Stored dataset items
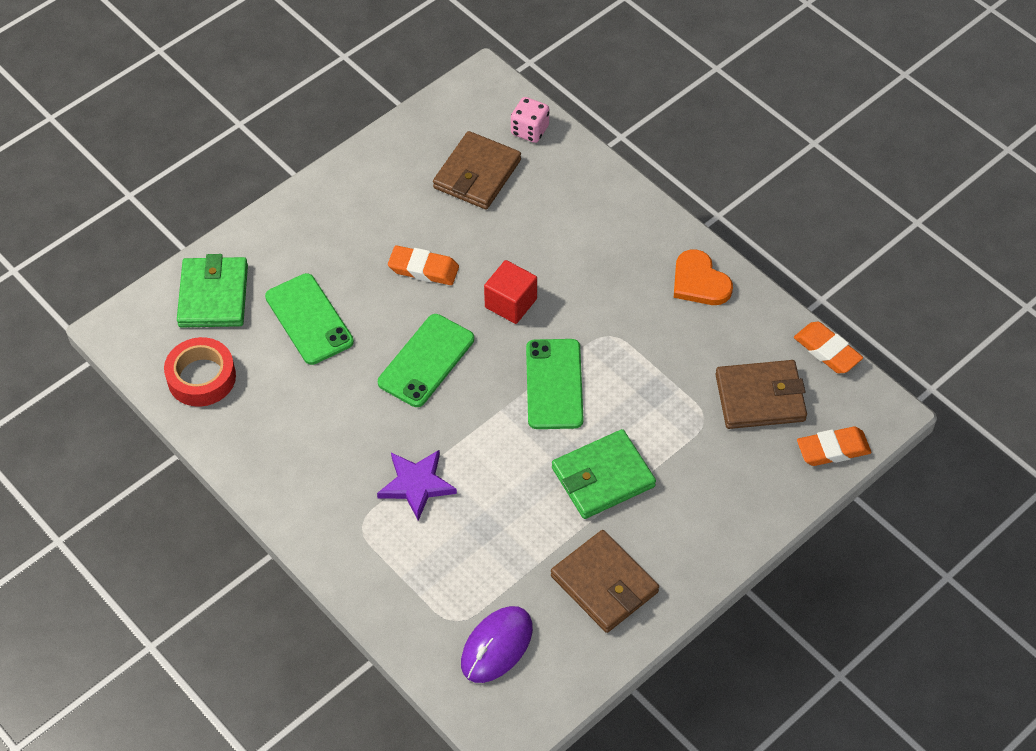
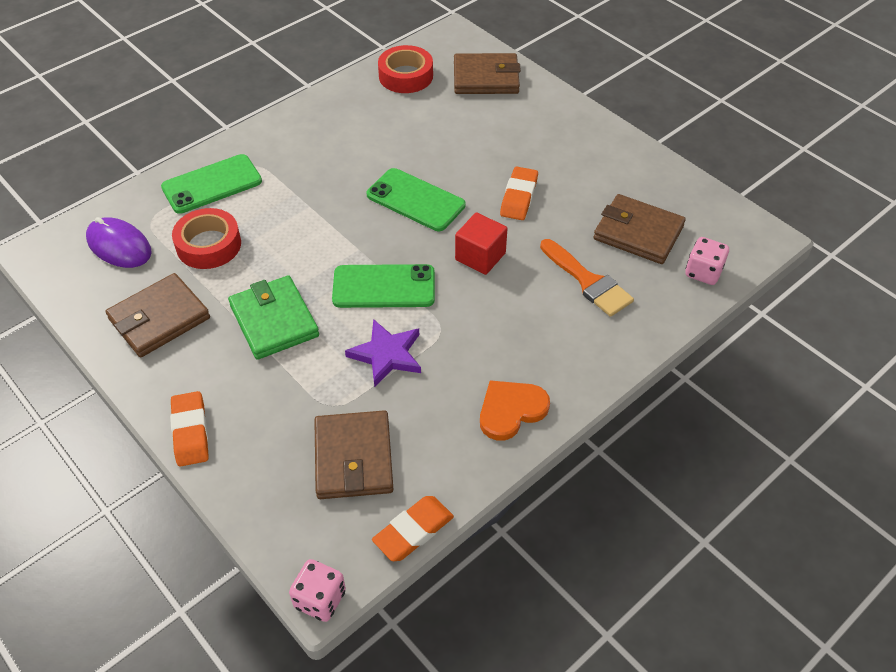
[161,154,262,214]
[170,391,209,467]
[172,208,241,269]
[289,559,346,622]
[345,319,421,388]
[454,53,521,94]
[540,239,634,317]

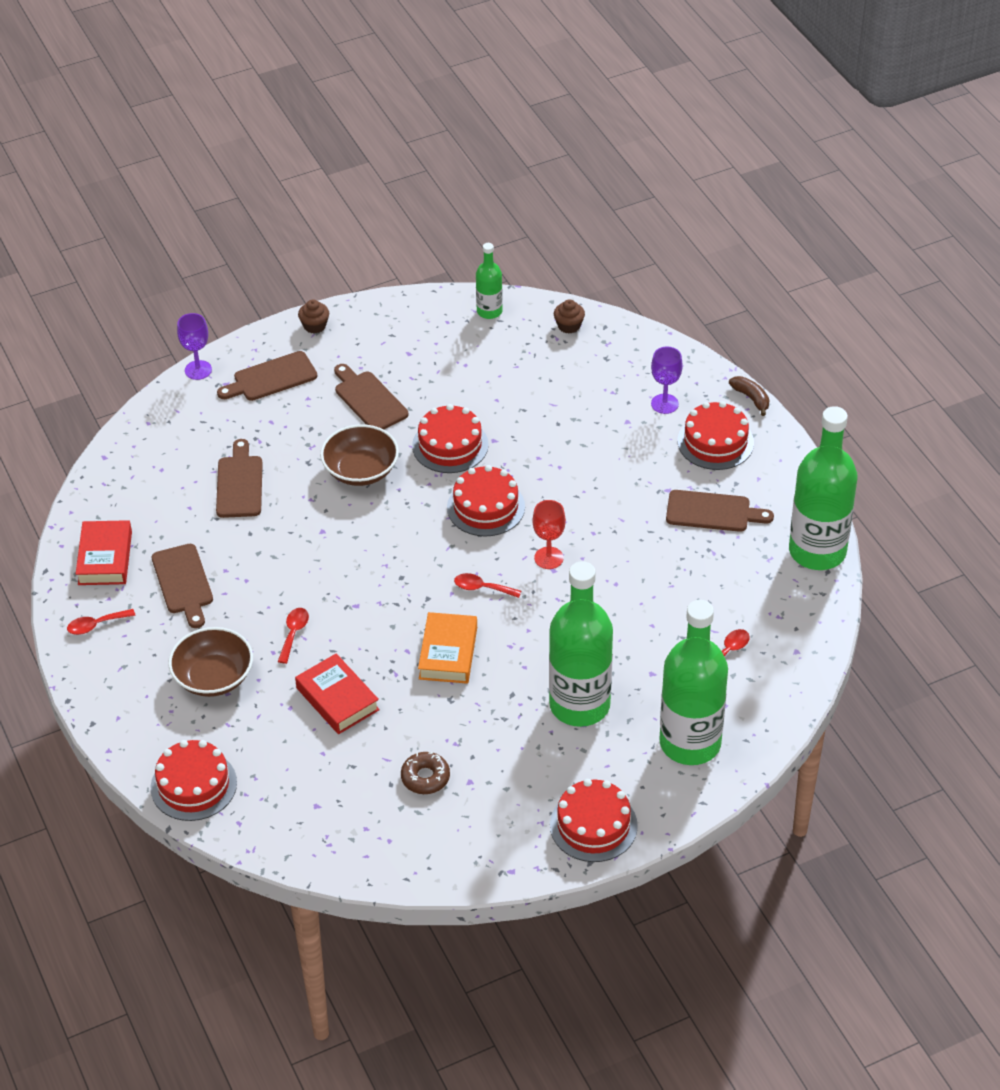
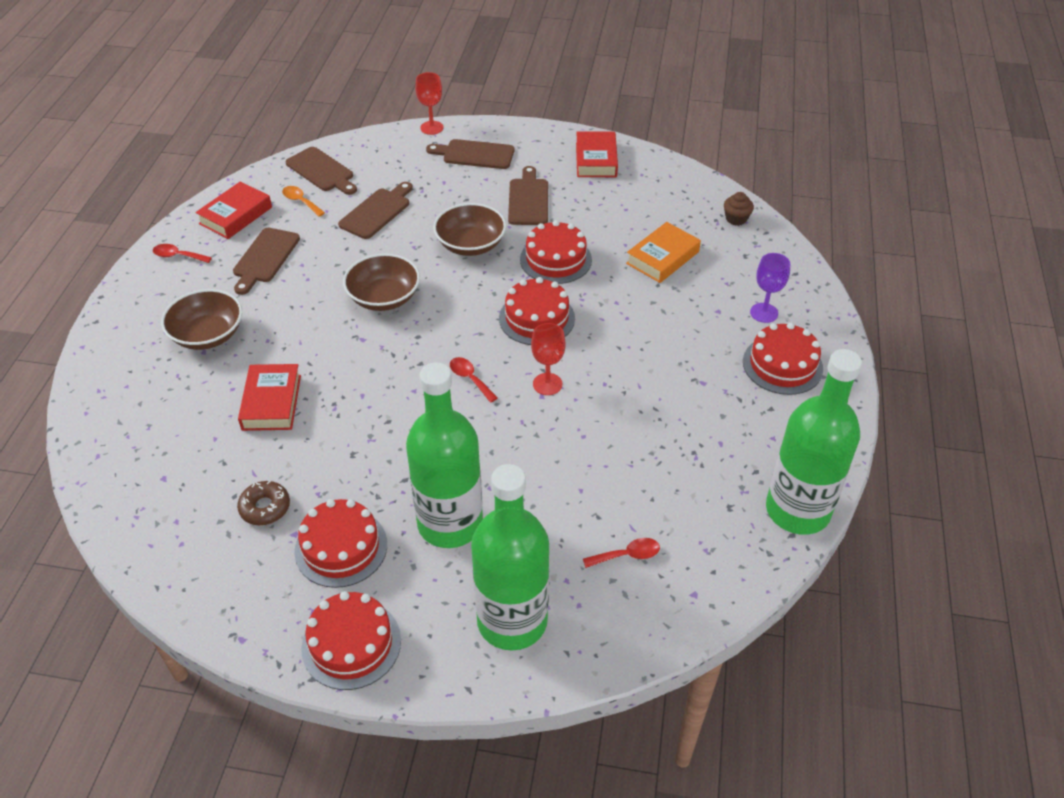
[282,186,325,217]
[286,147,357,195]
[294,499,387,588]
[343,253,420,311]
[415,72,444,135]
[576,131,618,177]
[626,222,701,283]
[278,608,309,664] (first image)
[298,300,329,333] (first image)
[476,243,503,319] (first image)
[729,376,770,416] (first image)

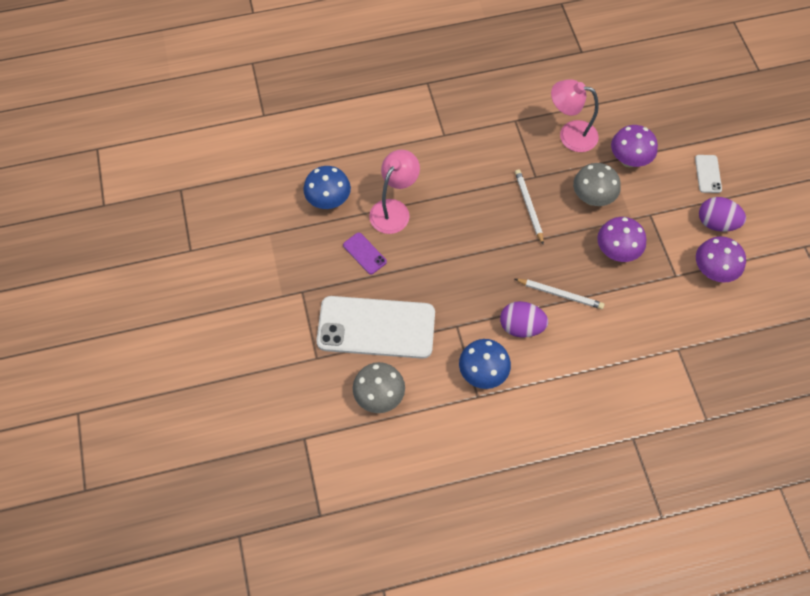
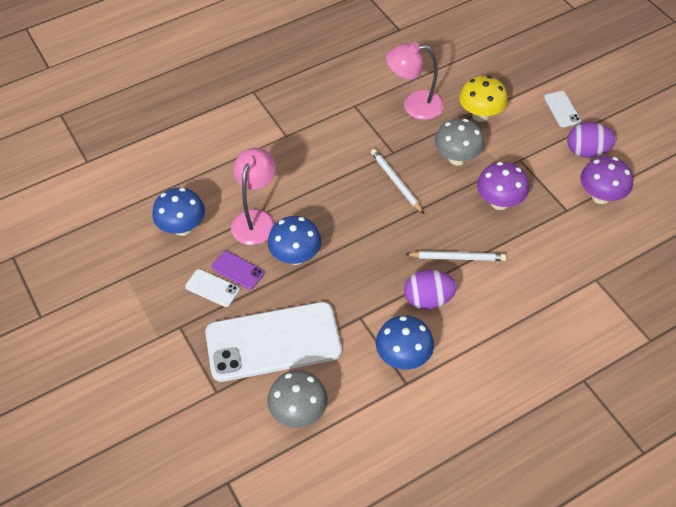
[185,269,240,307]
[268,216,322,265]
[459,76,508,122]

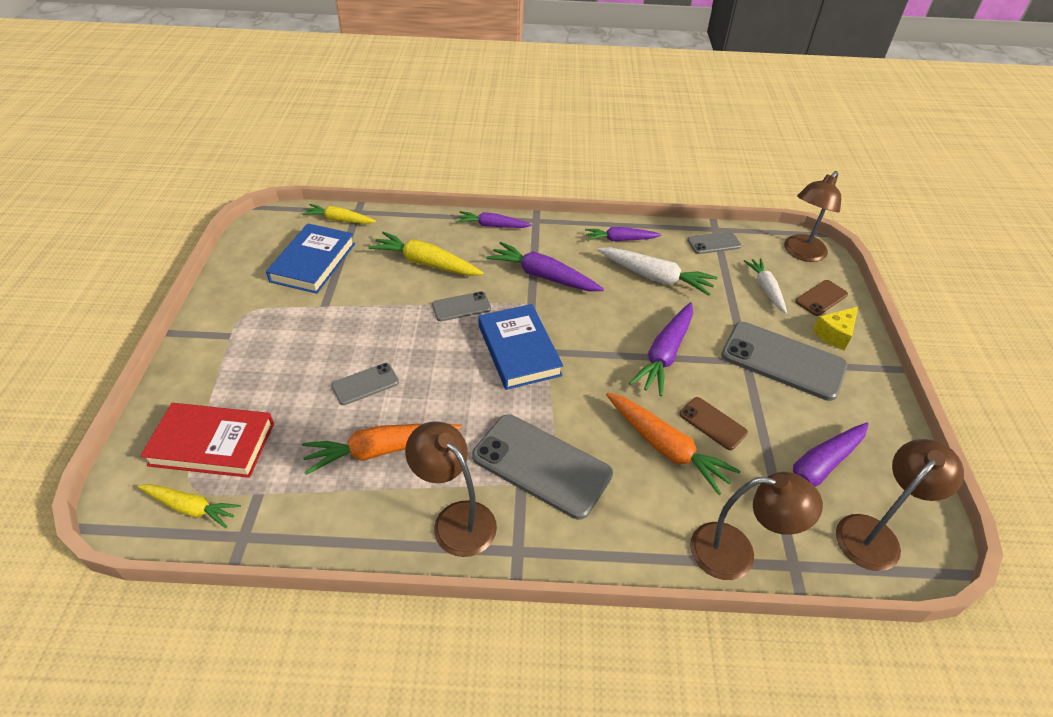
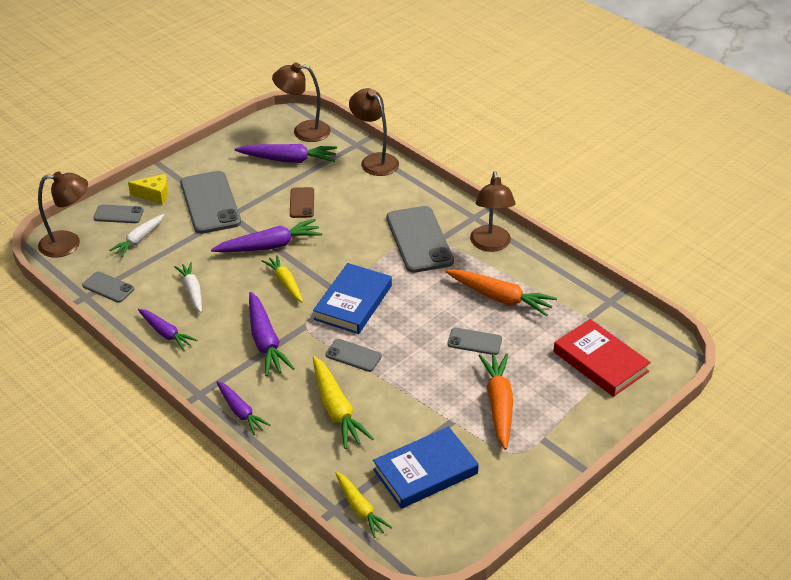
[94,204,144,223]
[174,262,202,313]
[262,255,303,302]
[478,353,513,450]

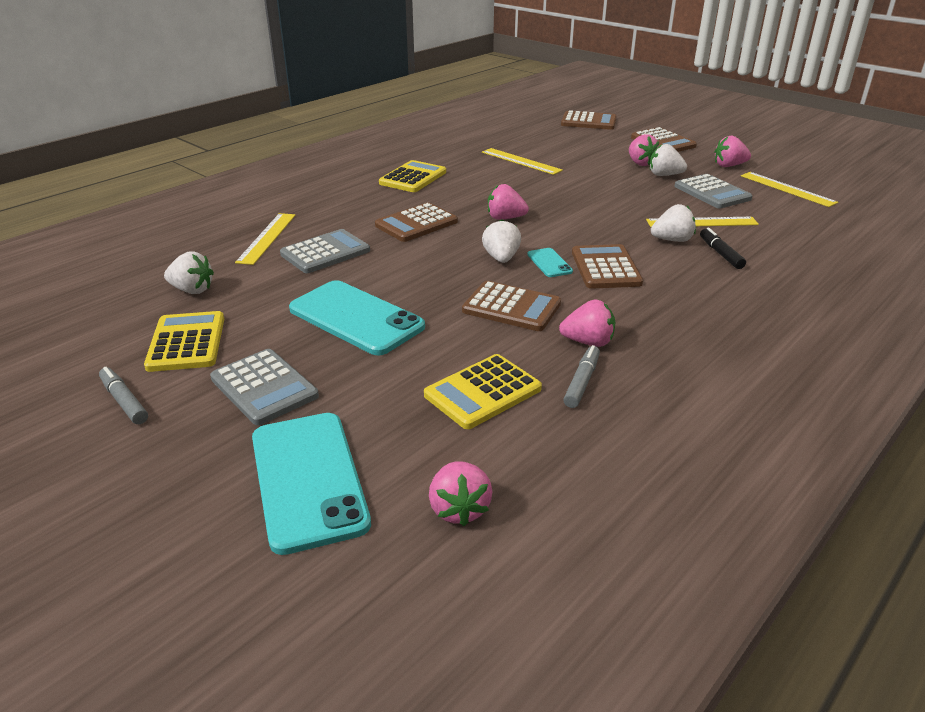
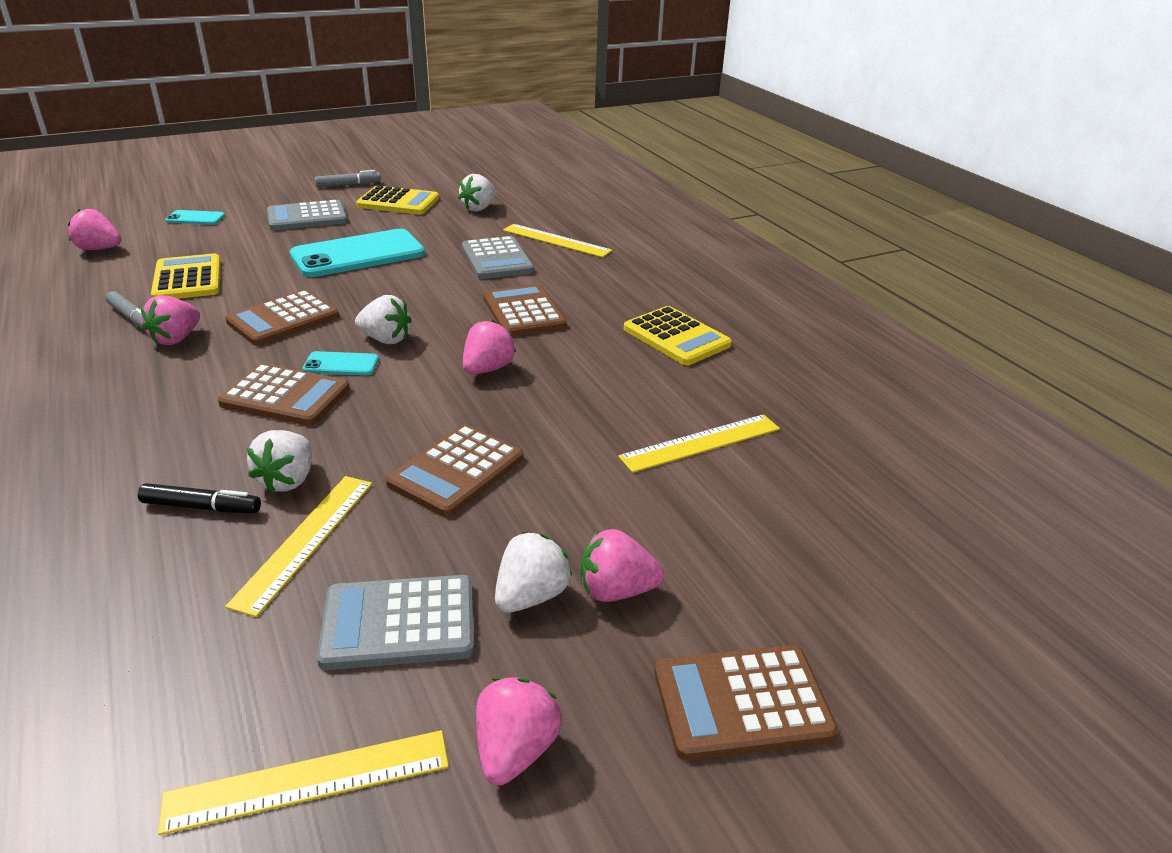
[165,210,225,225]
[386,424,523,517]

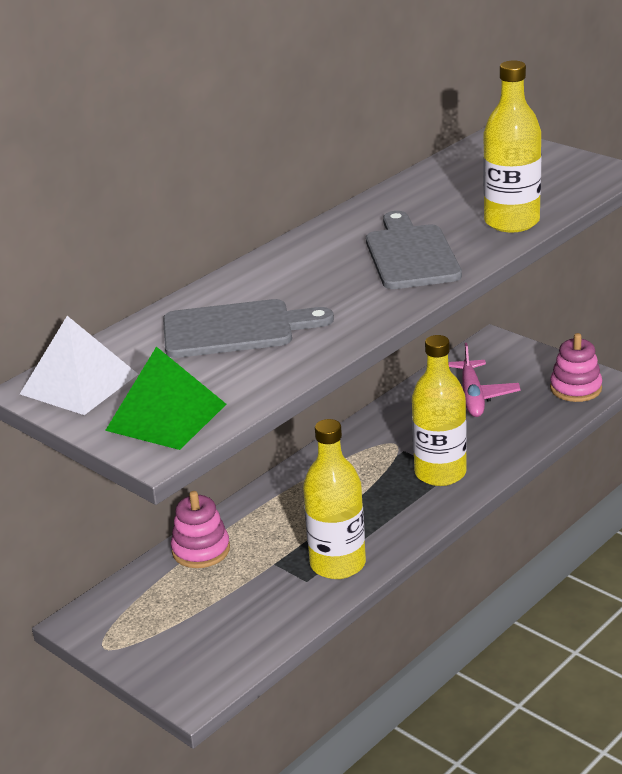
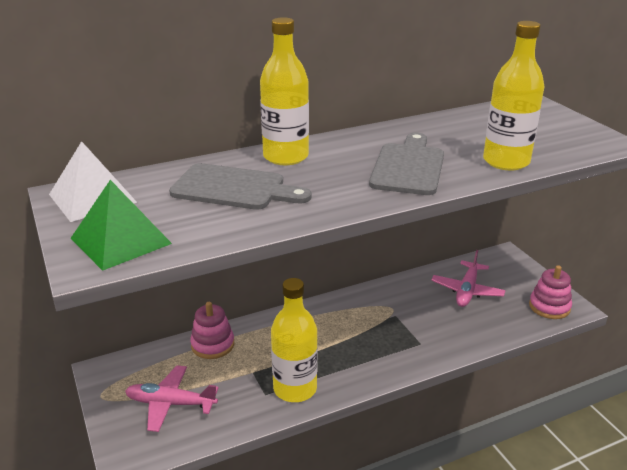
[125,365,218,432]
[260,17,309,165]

INSTRUCTIONS FOR THE TASK:
An exact copy of the lines above, from the one containing "[172,208,241,269]" through the one containing "[454,53,521,94]", is the whole of the answer.

ANSWER BELOW:
[172,208,241,269]
[289,559,346,622]
[345,319,421,388]
[454,53,521,94]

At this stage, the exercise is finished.